Scan the listing below for the word "SCALE", then copy each line that has it.

Data under study Start Marker

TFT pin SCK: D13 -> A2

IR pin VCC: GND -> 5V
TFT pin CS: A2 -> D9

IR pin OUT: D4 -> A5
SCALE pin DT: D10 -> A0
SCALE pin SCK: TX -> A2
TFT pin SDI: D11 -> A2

Data under study End Marker

__The completed task__:
SCALE pin DT: D10 -> A0
SCALE pin SCK: TX -> A2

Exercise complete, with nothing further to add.